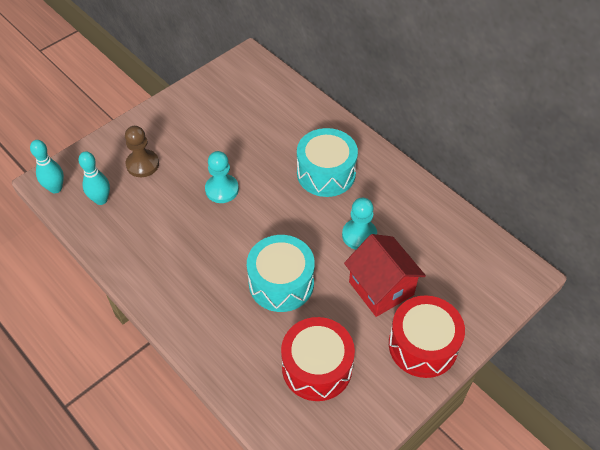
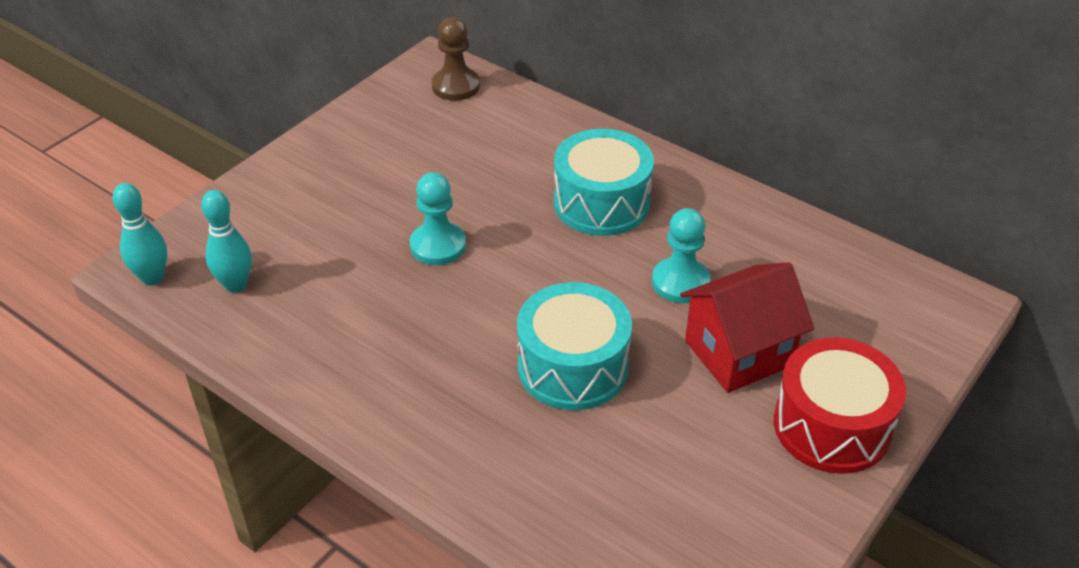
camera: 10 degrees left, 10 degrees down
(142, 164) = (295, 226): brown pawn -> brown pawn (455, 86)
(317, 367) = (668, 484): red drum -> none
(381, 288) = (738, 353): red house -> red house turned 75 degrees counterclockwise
_ _ _
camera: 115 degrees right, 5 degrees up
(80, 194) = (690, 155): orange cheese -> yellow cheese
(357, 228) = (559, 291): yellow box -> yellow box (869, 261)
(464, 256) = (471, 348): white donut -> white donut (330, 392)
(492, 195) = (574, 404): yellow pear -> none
_ _ _
• [Task item] Set down, unchanged, only those lines above that fall between the line with "camera: 10 degrees left, 10 degrees down" and the line with "(381, 288) = (738, 353): red", the two end lines included.

• [Written answer]
camera: 10 degrees left, 10 degrees down
(142, 164) = (295, 226): brown pawn -> brown pawn (455, 86)
(317, 367) = (668, 484): red drum -> none
(381, 288) = (738, 353): red house -> red house turned 75 degrees counterclockwise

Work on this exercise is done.